*PROBLEM*
One part of the entries below is wanted: the lines from the one containing "pink hat: 2 -> 1" through the one containing "white hat: 6 -> 5". Write those out exactly and nothing else.

*MATERIAL FOR THE TASK*
+--

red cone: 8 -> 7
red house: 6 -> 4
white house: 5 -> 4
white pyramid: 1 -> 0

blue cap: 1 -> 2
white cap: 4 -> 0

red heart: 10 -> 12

+--

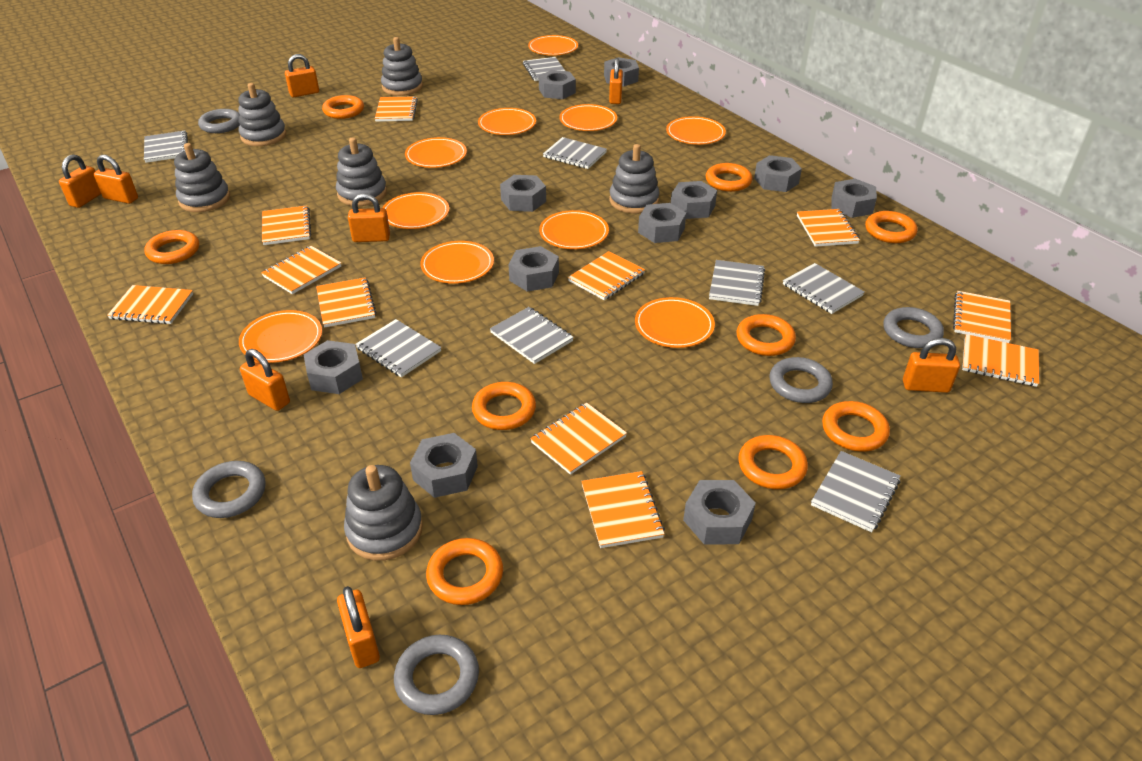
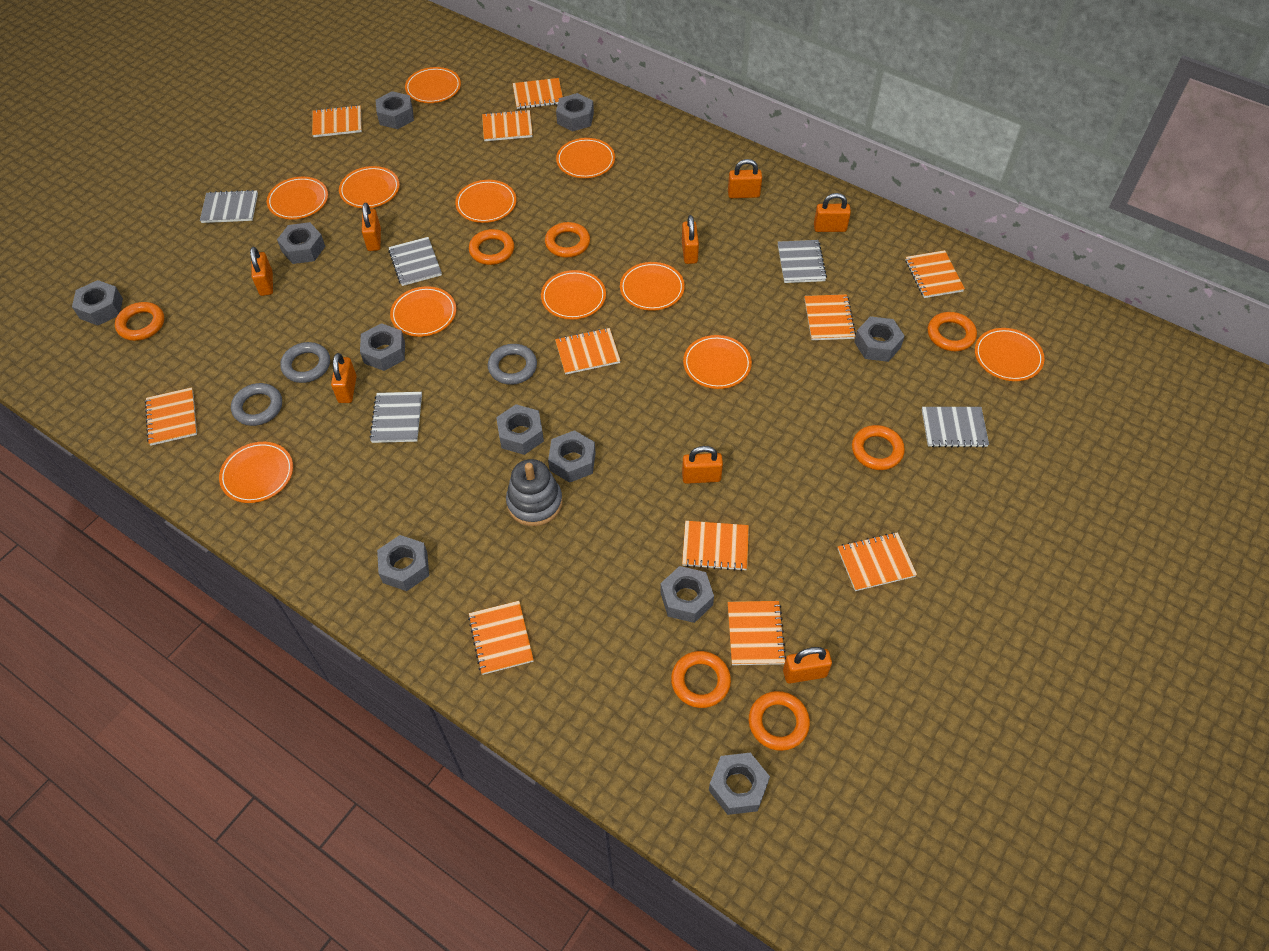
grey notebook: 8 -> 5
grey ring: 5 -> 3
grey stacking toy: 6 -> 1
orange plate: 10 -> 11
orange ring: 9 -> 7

+--

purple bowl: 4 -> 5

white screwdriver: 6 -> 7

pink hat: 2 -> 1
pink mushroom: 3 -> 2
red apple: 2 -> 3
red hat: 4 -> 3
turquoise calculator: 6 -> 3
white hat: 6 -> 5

+--

*ANSWER FOR THE TASK*
pink hat: 2 -> 1
pink mushroom: 3 -> 2
red apple: 2 -> 3
red hat: 4 -> 3
turquoise calculator: 6 -> 3
white hat: 6 -> 5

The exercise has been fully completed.